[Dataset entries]
[Begin]
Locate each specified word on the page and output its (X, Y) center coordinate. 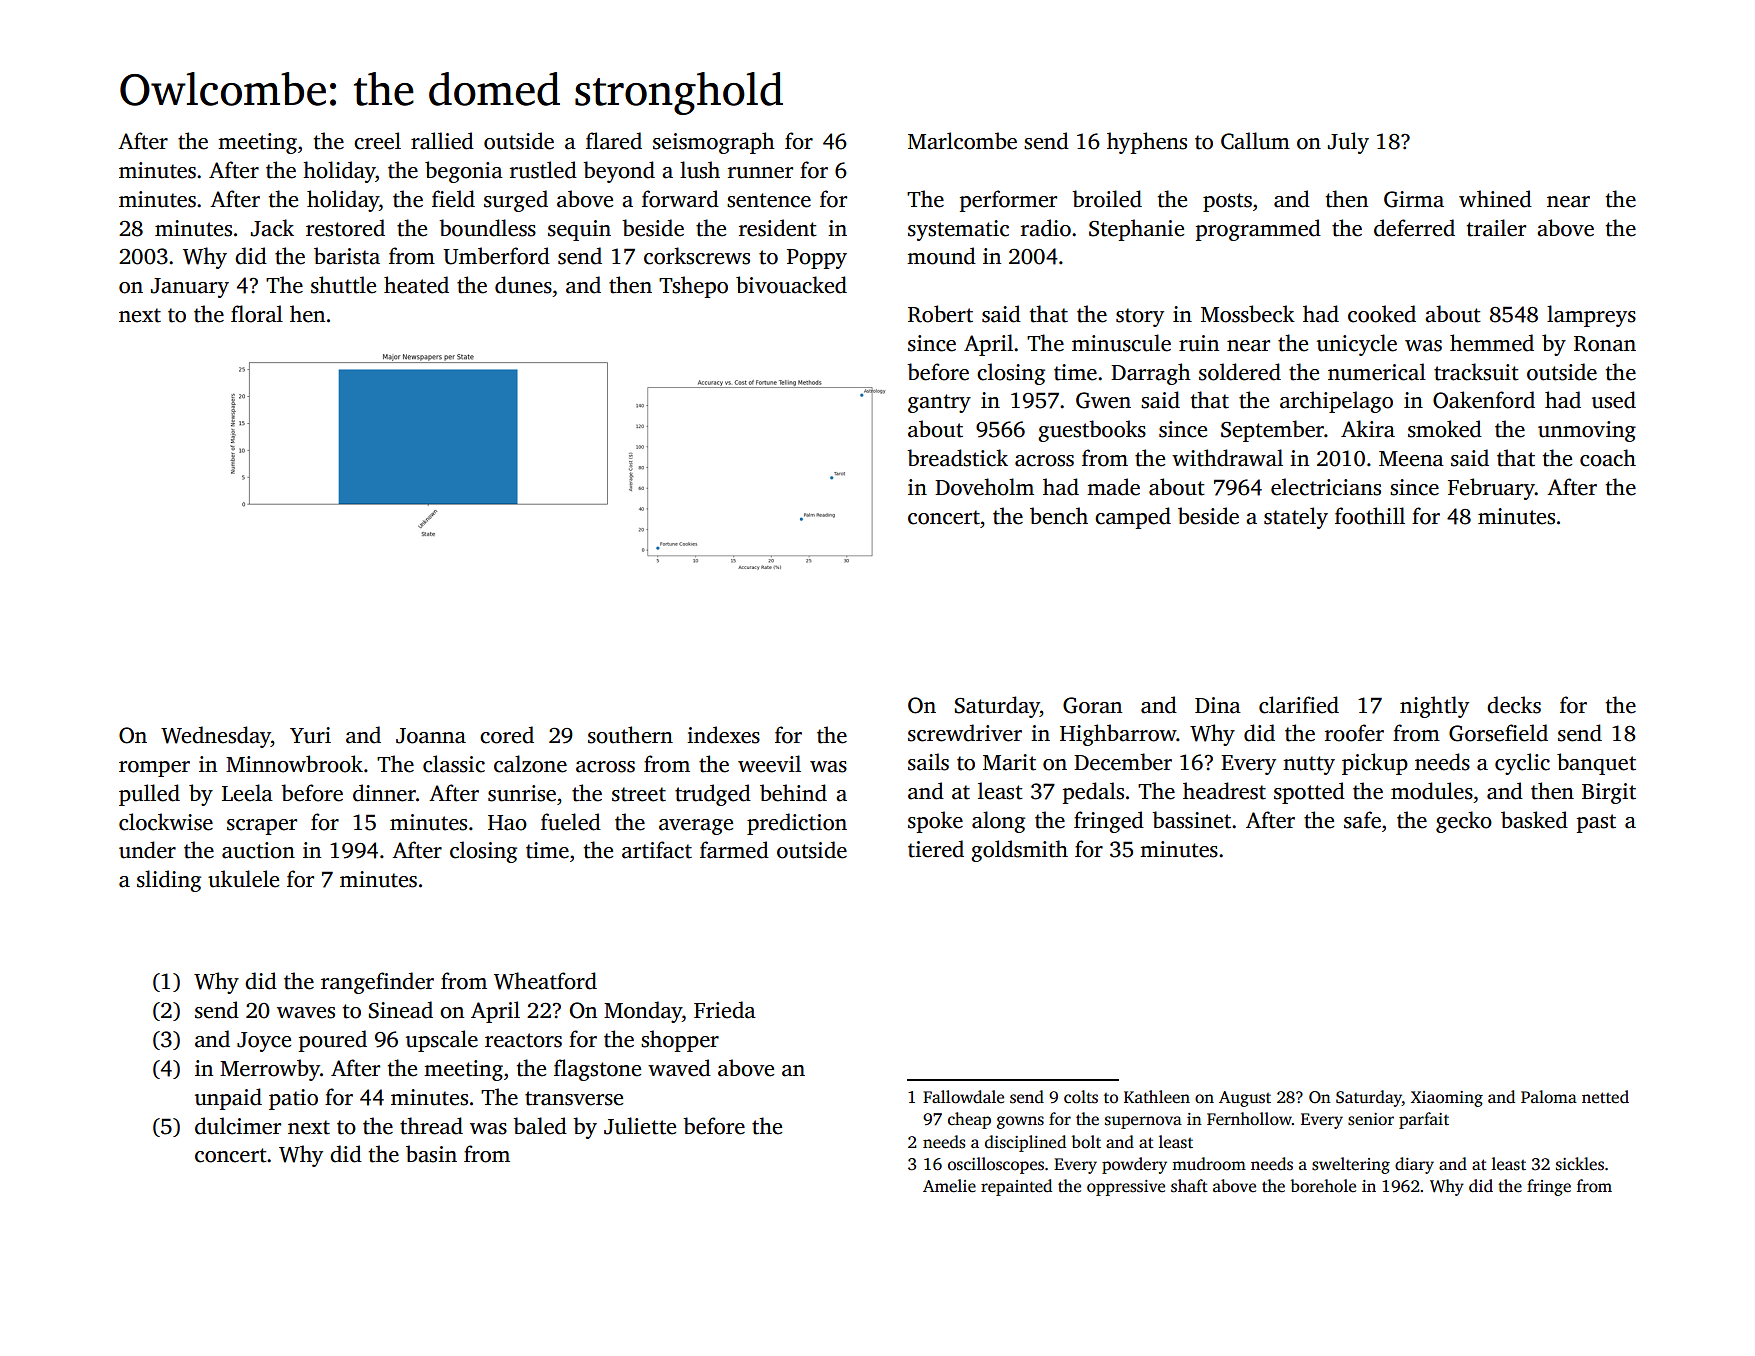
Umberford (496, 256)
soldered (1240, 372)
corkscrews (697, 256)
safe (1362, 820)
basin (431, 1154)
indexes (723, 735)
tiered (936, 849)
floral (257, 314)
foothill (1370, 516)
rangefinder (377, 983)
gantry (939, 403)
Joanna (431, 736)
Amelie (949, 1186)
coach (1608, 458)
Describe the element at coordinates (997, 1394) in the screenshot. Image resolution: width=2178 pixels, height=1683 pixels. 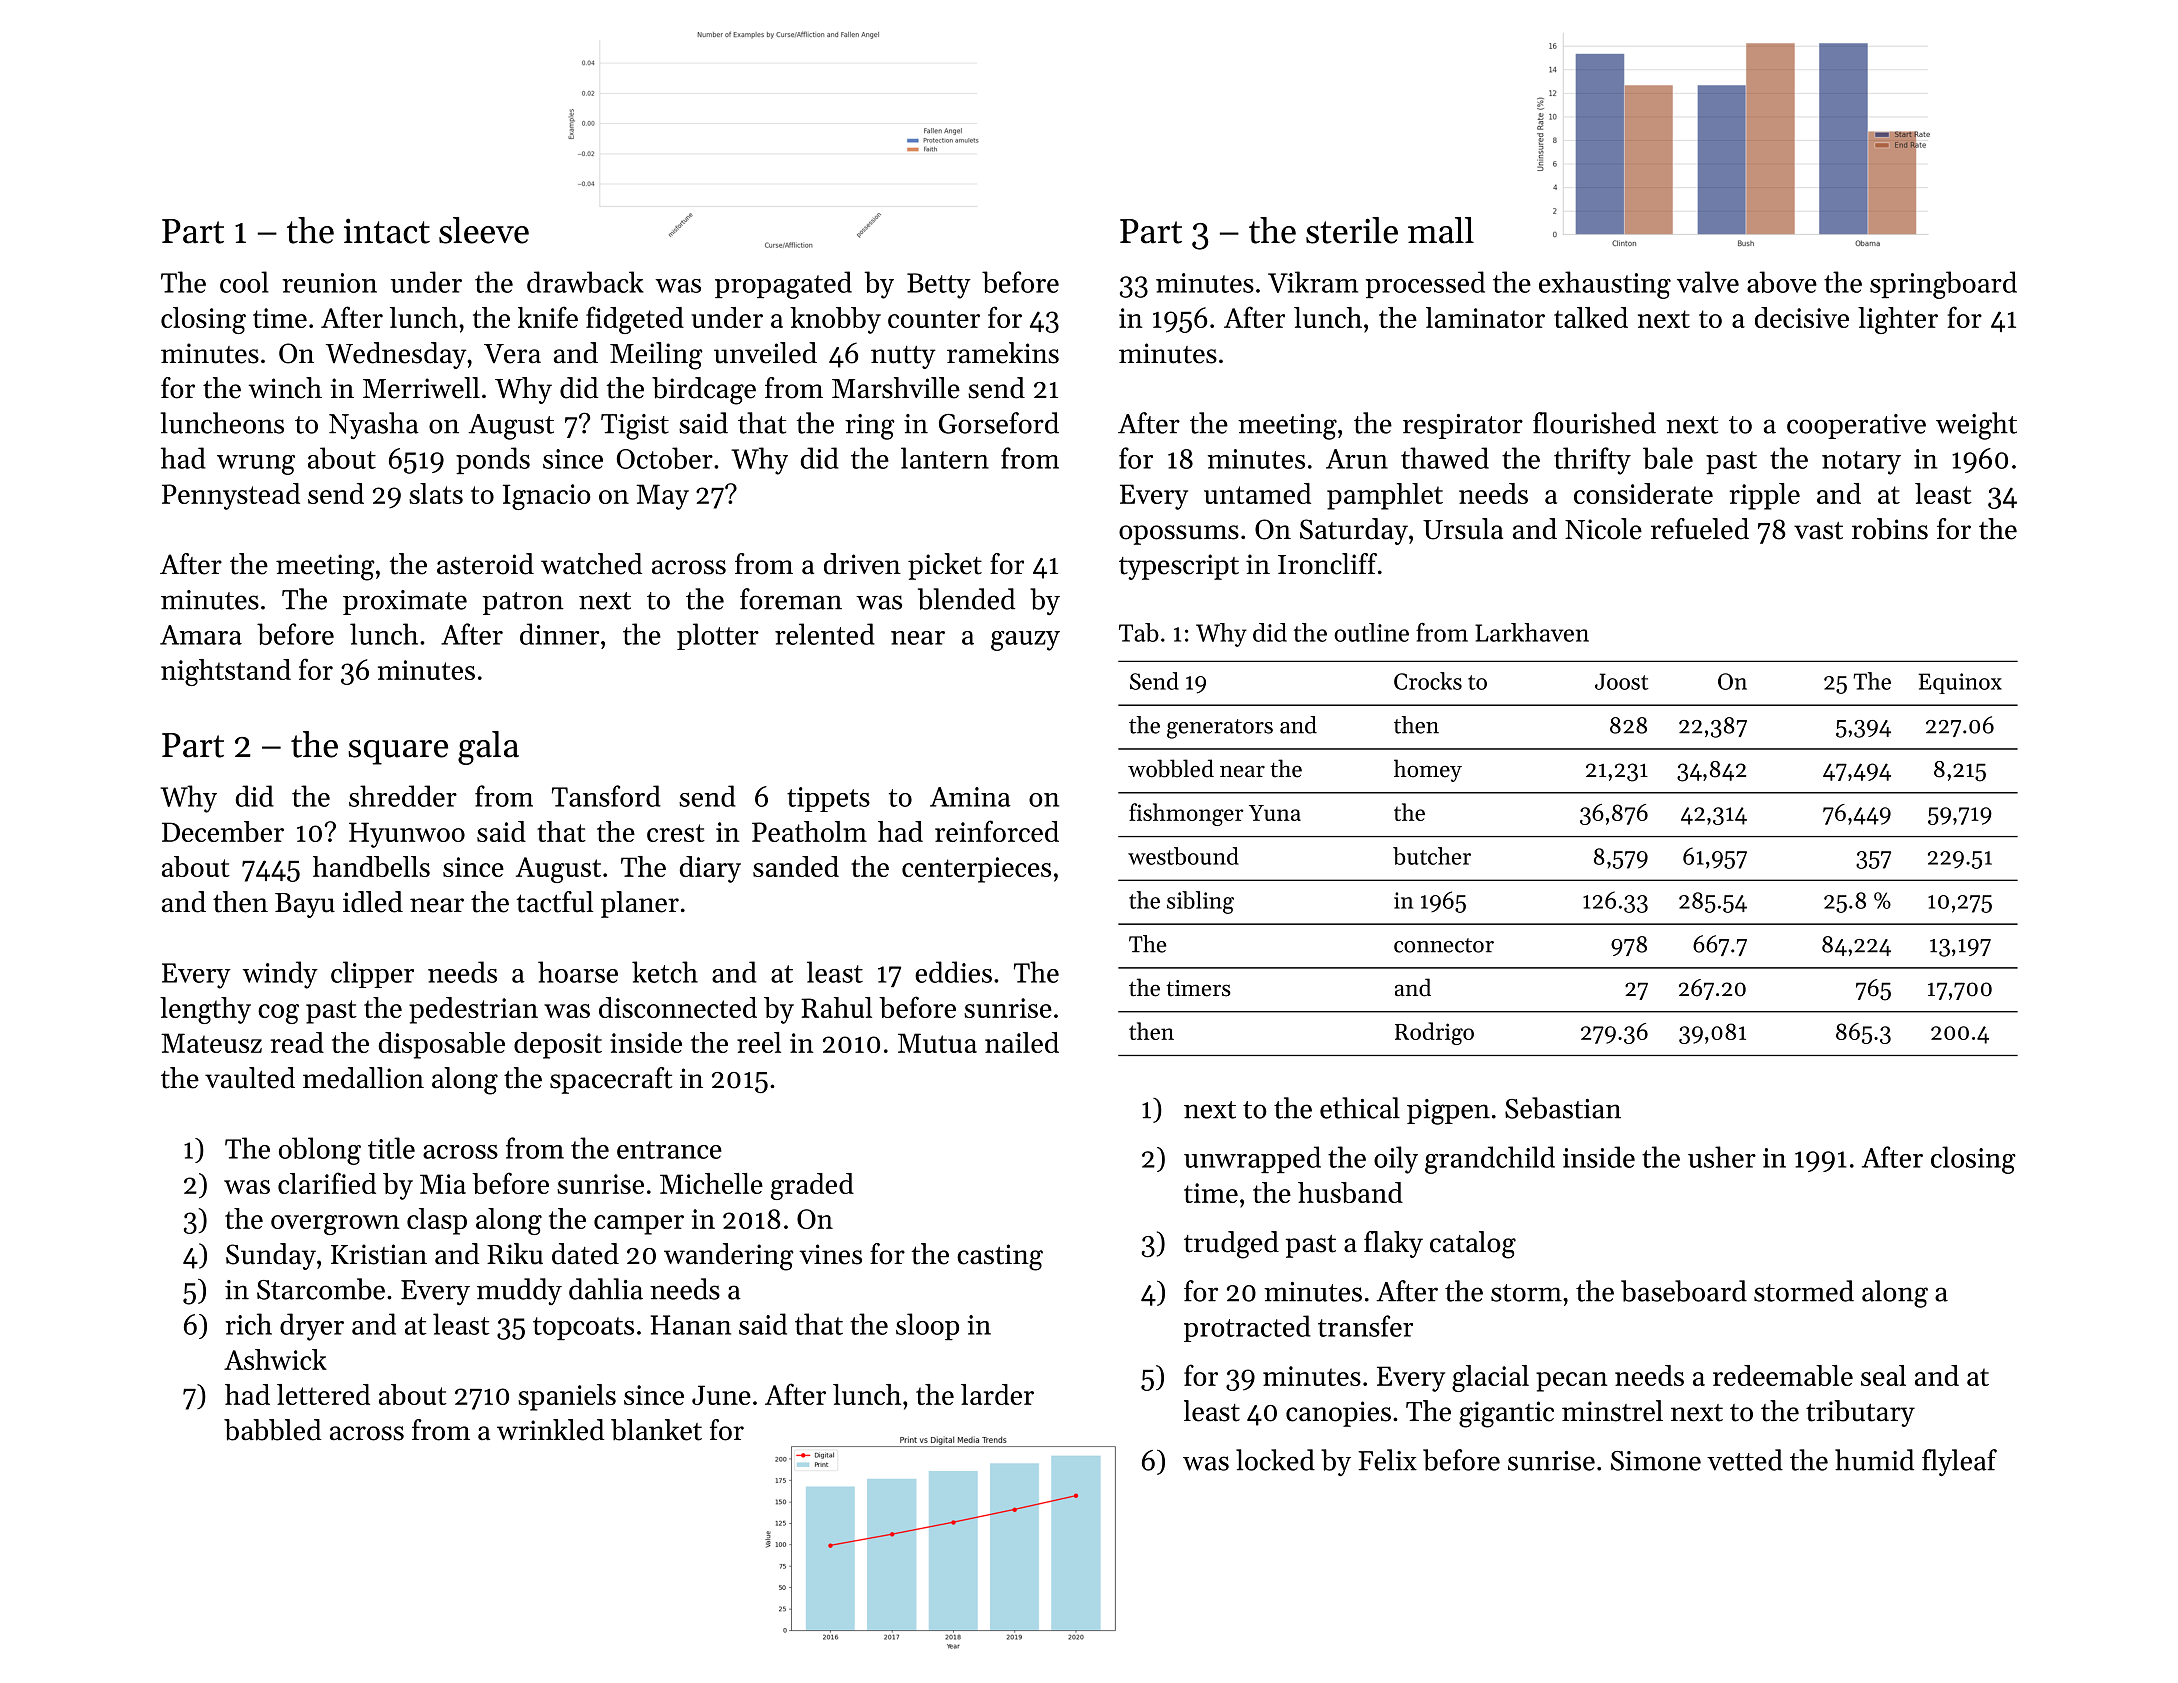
[End]
[STATED EXERCISE] Turn every line of the entries above into a JSON list of strings, one string per line, skipping blank lines. Leave the pictures out.

[COMPLETED TASK]
[
  "Locate each specified word on the page and output its (X, Y) center coordinate. ",
  "Umberford (496, 256)",
  "soldered (1240, 372)",
  "corkscrews (697, 256)",
  "safe (1362, 820)",
  "basin (431, 1154)",
  "indexes (723, 735)",
  "tiered (936, 849)",
  "floral (257, 314)",
  "foothill (1370, 516)",
  "rangefinder (377, 983)",
  "gantry (939, 403)",
  "Joanna (431, 736)",
  "Amelie (949, 1186)",
  "coach (1608, 458)",
  "Describe the element at coordinates (997, 1394) in the screenshot. Image resolution: width=2178 pixels, height=1683 pixels. "
]